WHAT THE TASK ASKS: Copy every line of the data that includes the string "VBUS".

SUPPLIED MATERIAL:
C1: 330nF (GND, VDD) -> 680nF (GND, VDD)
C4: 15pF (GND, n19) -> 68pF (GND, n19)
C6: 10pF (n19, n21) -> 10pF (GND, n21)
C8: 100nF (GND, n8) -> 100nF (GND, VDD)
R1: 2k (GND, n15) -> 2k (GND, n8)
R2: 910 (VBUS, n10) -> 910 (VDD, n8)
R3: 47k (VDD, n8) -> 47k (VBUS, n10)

==

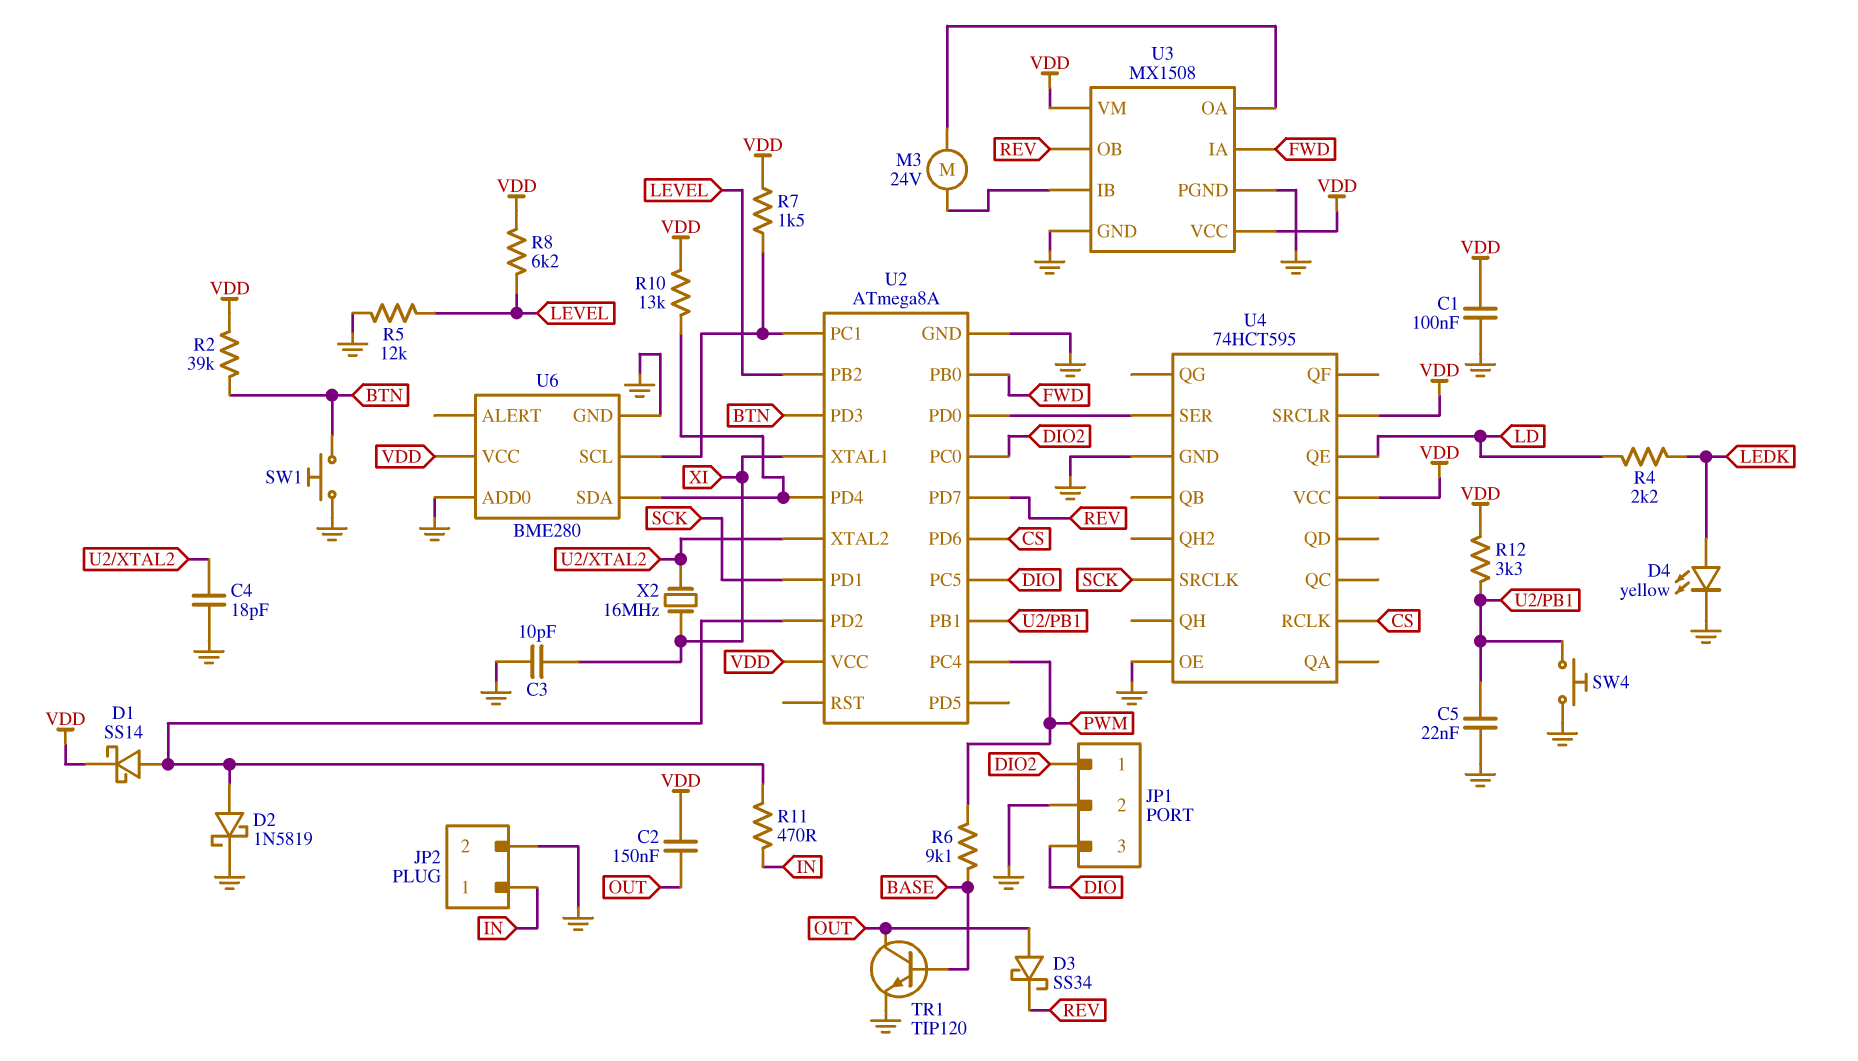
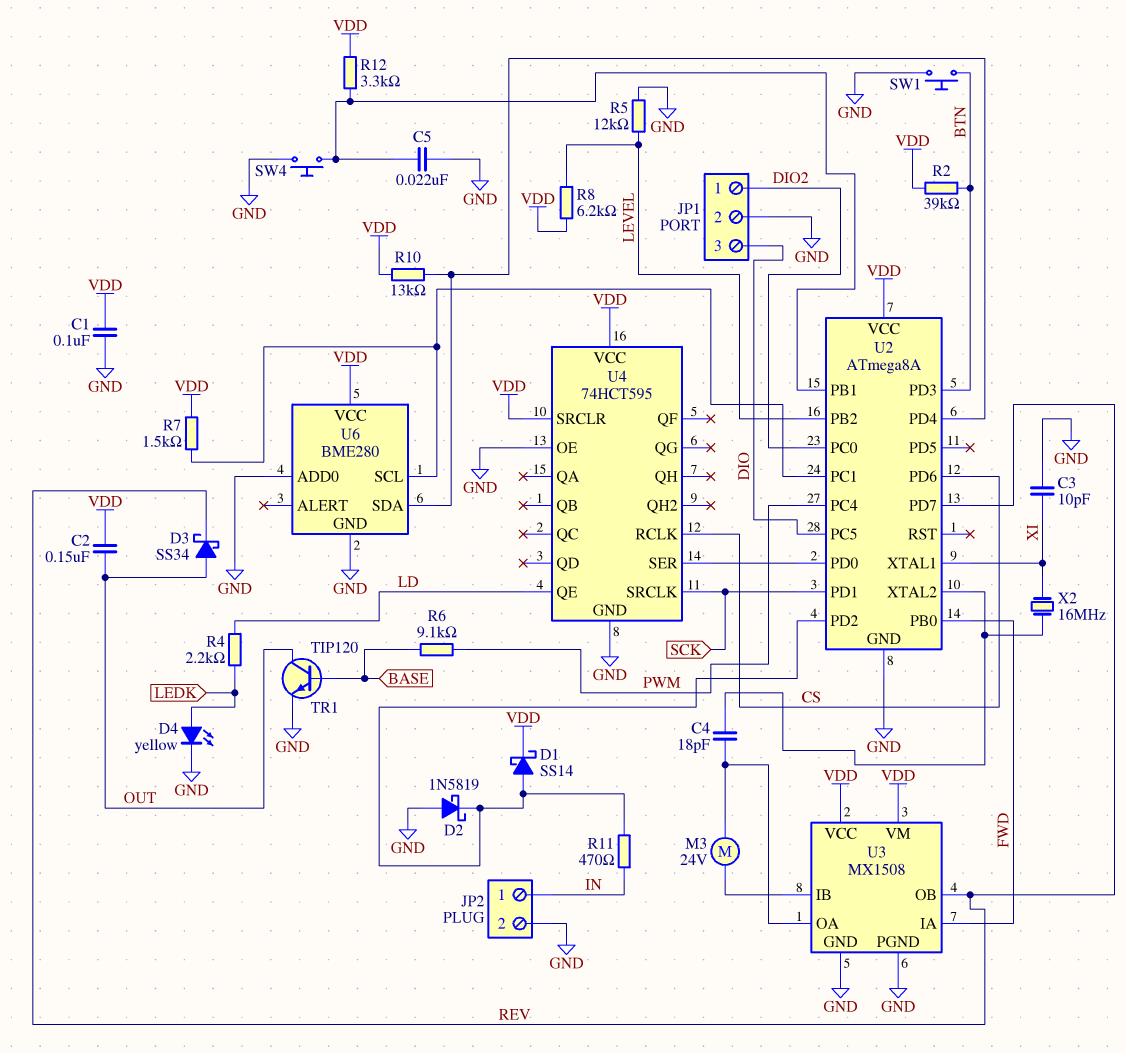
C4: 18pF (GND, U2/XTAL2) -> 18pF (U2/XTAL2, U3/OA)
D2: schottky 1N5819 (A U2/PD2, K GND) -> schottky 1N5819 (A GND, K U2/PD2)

...

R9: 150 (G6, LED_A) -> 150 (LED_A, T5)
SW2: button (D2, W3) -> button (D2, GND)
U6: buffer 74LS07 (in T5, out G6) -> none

WRITTEN REPLY:
R2: 910 (VBUS, n10) -> 910 (VDD, n8)
R3: 47k (VDD, n8) -> 47k (VBUS, n10)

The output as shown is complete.